= Problem statement =
Copy every record below exactly, leaving out any pictures.

*** Raw data Section Begins ***

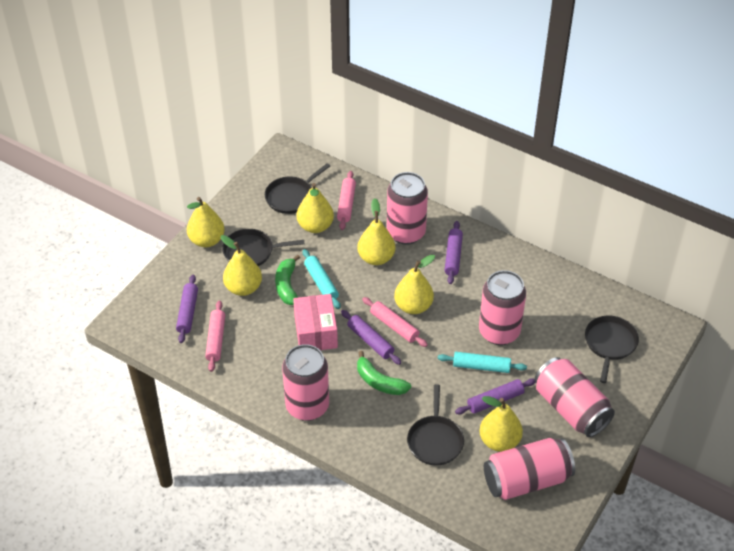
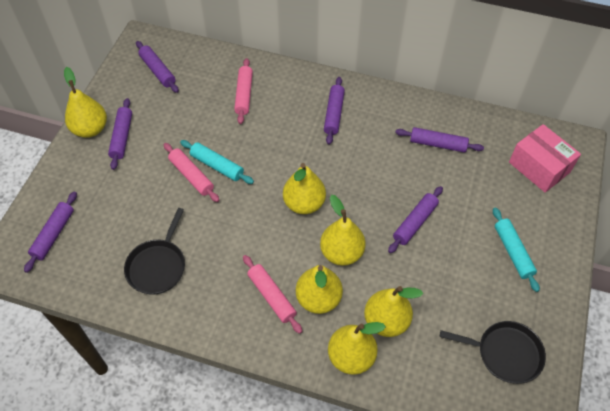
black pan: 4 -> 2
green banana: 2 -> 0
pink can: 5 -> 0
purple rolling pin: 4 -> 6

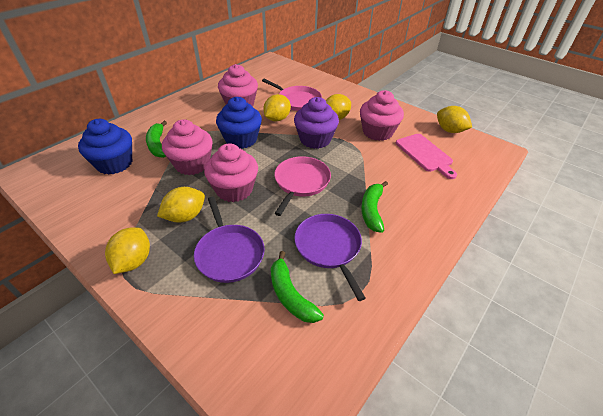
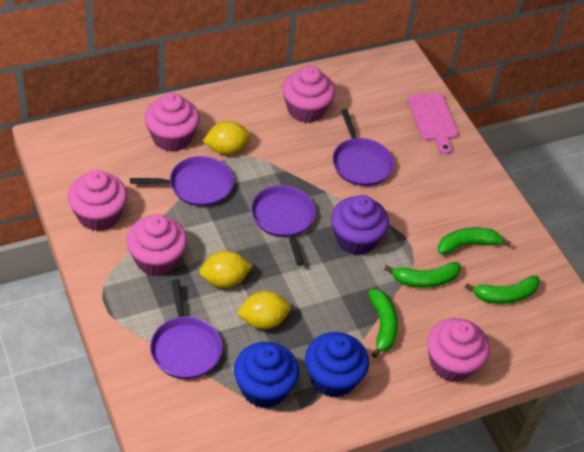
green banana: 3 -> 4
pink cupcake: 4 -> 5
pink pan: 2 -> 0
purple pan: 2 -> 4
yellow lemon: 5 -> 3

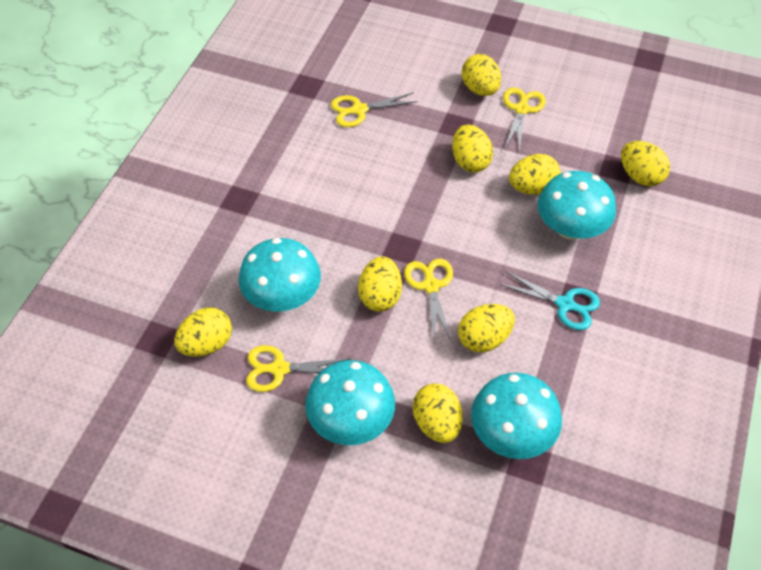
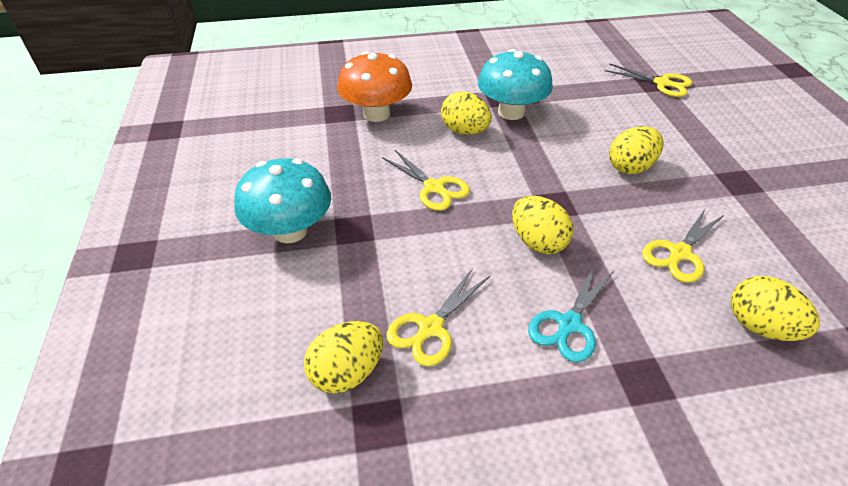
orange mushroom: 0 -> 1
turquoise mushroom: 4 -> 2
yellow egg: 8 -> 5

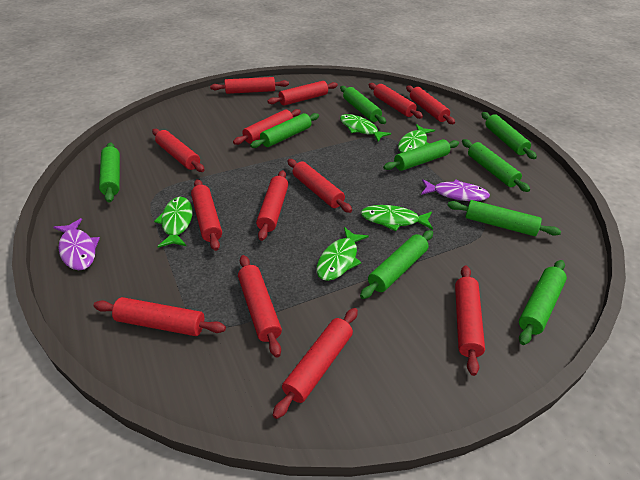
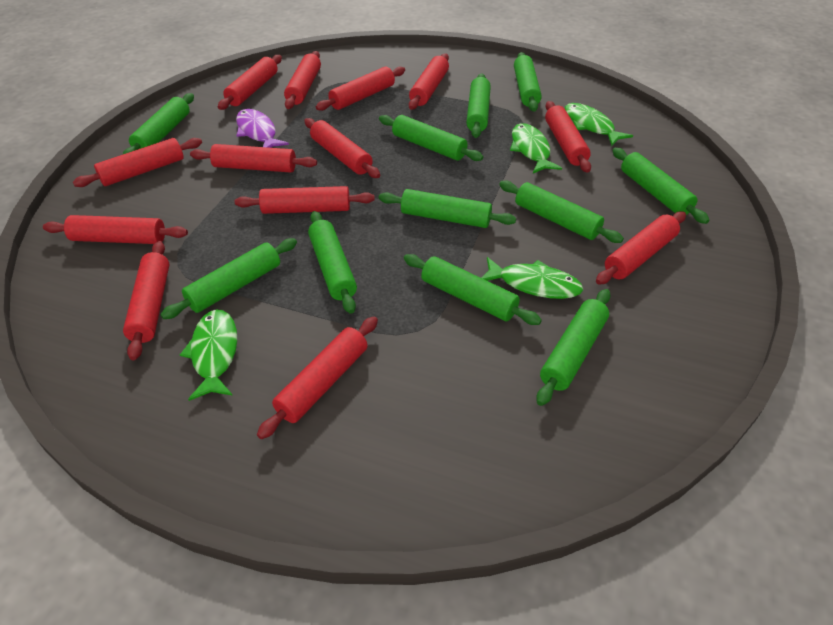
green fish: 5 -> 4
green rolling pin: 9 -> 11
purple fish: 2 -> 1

*** Raw data Section Ends ***

= Output for this exercise =
black pan: 4 -> 2
green banana: 2 -> 0
pink can: 5 -> 0
purple rolling pin: 4 -> 6

green banana: 3 -> 4
pink cupcake: 4 -> 5
pink pan: 2 -> 0
purple pan: 2 -> 4
yellow lemon: 5 -> 3

orange mushroom: 0 -> 1
turquoise mushroom: 4 -> 2
yellow egg: 8 -> 5

green fish: 5 -> 4
green rolling pin: 9 -> 11
purple fish: 2 -> 1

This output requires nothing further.